-- start --
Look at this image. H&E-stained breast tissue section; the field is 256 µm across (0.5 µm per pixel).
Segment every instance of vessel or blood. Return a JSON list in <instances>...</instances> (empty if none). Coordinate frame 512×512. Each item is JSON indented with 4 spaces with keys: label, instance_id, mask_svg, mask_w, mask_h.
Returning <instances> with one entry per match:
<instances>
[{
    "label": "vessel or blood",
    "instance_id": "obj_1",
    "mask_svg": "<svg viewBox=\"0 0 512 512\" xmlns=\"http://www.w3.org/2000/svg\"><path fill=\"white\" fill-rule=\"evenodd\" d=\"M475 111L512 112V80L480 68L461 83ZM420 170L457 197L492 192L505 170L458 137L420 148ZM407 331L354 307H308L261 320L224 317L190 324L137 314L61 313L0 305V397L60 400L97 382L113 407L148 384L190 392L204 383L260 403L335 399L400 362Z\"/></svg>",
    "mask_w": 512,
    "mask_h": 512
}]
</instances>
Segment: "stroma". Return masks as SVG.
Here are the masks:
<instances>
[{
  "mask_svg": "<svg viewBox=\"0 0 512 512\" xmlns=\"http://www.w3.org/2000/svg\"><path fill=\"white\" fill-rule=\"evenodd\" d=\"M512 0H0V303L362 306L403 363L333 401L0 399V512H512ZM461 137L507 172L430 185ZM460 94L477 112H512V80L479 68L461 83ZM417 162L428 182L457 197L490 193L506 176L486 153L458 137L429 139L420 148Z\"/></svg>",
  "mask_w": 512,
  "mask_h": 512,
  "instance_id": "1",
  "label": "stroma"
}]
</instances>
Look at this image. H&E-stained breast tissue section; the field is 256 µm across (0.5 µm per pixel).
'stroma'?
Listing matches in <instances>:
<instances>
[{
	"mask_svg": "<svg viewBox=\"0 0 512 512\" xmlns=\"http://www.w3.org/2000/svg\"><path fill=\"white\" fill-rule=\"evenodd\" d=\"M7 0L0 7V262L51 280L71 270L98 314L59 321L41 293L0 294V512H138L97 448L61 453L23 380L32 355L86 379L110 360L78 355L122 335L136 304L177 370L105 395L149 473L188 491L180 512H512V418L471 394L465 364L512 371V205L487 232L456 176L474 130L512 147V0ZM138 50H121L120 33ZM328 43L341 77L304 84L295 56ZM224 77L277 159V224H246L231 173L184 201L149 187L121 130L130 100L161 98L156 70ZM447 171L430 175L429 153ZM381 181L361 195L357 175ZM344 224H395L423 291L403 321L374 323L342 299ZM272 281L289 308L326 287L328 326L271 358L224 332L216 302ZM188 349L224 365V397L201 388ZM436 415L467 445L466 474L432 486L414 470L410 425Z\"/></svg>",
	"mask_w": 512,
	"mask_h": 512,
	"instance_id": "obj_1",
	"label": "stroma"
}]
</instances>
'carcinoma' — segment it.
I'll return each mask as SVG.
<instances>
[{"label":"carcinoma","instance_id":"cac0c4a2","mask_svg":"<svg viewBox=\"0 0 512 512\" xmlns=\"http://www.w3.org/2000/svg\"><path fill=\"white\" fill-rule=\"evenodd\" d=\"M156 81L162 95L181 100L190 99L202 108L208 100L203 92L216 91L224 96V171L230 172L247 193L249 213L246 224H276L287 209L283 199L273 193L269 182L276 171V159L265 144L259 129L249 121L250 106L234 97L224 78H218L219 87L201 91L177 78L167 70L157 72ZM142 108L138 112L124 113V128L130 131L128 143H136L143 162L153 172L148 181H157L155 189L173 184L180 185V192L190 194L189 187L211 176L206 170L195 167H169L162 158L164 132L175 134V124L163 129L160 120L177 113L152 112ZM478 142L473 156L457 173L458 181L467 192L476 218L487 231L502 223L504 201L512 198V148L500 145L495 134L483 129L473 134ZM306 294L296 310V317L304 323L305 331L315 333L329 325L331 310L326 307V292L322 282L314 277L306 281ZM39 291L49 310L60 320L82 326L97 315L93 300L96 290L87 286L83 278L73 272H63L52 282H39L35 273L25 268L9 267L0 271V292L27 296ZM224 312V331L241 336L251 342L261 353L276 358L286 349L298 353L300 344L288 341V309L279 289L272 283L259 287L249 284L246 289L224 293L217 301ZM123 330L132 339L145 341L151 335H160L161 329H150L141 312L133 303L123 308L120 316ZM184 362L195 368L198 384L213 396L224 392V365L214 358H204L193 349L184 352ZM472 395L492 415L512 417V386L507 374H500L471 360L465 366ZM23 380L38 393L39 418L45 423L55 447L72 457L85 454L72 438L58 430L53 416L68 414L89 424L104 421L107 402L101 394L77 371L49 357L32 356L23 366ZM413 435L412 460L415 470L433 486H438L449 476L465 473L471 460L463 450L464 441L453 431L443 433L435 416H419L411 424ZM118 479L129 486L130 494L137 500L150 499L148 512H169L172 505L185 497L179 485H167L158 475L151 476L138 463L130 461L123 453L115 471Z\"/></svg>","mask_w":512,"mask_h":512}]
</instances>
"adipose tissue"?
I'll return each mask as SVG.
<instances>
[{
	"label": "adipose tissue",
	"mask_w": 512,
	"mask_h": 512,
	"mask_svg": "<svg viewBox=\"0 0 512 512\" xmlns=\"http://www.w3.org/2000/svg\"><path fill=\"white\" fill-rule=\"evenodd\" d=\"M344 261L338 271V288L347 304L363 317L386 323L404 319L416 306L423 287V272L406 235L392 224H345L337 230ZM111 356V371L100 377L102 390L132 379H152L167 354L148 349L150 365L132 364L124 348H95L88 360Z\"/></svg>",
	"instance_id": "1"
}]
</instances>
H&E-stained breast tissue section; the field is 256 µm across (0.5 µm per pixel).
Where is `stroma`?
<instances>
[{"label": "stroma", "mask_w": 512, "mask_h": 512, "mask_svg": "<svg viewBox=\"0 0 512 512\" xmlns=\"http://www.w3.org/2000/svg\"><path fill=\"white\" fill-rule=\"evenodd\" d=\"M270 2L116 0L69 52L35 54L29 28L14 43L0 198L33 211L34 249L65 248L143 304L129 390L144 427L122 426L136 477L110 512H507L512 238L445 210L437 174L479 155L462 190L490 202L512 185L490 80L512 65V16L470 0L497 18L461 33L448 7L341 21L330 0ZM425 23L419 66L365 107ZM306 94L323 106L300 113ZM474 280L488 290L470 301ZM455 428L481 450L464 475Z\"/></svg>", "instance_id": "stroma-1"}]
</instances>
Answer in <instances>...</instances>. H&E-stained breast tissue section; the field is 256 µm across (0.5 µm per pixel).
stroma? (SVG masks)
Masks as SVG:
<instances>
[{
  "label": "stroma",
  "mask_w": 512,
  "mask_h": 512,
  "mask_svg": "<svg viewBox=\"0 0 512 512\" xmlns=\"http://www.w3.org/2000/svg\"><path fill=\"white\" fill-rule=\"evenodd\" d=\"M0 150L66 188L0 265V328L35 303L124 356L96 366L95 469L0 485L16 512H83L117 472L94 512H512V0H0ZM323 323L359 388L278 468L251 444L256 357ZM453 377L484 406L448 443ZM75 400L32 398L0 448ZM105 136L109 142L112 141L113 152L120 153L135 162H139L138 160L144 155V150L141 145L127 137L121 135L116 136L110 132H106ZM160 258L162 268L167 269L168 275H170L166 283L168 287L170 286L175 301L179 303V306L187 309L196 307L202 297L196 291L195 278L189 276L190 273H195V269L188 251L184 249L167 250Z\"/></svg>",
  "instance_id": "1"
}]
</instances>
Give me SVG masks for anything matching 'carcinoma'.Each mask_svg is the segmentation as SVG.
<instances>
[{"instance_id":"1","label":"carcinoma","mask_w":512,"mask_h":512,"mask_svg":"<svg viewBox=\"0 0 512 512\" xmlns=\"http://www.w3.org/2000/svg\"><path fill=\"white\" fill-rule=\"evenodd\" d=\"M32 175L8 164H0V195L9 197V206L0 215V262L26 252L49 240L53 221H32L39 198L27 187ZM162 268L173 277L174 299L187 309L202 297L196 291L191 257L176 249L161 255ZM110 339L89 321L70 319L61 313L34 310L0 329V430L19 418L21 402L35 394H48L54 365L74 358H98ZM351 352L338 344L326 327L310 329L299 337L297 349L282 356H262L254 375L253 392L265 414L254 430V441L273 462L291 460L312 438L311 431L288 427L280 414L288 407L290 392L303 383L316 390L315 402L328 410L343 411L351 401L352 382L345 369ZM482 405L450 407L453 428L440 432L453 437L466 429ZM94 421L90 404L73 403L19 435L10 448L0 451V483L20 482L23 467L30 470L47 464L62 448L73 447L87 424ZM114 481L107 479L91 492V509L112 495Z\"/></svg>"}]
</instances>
-- end --
From the material above, gather all lines that include the string "blood" and copy them.

[Answer in full]:
Segment every instance of vessel or blood. Return a JSON list in <instances>...</instances> (empty if none). Coordinate frame 512×512. Each item is JSON indented with 4 spaces with keys: label, instance_id, mask_svg, mask_w, mask_h.
    "label": "vessel or blood",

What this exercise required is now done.